» **Provided records**
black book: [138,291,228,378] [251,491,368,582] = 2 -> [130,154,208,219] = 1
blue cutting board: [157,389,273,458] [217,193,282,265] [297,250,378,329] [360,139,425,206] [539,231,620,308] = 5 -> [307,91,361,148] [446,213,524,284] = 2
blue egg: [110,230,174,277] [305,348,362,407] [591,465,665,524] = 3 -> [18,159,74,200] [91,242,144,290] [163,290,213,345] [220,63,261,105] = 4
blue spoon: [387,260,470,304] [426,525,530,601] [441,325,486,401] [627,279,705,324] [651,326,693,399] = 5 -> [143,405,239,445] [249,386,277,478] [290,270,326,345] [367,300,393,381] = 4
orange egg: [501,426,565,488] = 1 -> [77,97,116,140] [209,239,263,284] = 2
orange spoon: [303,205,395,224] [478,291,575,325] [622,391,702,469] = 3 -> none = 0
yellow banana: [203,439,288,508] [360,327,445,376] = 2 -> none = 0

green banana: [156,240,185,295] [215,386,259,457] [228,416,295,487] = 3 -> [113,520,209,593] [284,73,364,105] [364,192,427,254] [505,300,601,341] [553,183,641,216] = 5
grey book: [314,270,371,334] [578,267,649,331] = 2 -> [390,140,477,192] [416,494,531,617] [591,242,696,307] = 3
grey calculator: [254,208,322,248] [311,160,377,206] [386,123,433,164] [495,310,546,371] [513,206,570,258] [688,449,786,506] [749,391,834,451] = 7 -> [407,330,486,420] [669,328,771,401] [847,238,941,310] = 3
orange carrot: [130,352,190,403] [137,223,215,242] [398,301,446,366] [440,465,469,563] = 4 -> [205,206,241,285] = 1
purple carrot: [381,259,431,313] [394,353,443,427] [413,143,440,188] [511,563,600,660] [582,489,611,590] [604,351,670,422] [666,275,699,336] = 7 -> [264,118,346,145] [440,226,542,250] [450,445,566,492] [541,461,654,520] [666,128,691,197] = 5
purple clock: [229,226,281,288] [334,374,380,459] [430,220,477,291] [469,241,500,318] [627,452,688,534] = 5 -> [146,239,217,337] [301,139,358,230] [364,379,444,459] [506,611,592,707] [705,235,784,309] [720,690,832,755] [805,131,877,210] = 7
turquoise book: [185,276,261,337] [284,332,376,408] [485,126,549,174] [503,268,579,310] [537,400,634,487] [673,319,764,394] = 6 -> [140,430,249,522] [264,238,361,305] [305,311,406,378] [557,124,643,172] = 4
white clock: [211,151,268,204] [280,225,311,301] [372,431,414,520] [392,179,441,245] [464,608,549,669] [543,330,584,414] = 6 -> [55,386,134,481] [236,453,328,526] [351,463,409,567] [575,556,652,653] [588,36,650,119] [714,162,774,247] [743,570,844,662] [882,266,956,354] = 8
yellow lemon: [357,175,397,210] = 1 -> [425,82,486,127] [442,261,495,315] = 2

» **Assignment**
In the entries above, find the line containing "turquoise book: [185,276,261,337]". Set down that line and every line after it through the last one, exactly and alone.

» **Answer space**
turquoise book: [185,276,261,337] [284,332,376,408] [485,126,549,174] [503,268,579,310] [537,400,634,487] [673,319,764,394] = 6 -> [140,430,249,522] [264,238,361,305] [305,311,406,378] [557,124,643,172] = 4
white clock: [211,151,268,204] [280,225,311,301] [372,431,414,520] [392,179,441,245] [464,608,549,669] [543,330,584,414] = 6 -> [55,386,134,481] [236,453,328,526] [351,463,409,567] [575,556,652,653] [588,36,650,119] [714,162,774,247] [743,570,844,662] [882,266,956,354] = 8
yellow lemon: [357,175,397,210] = 1 -> [425,82,486,127] [442,261,495,315] = 2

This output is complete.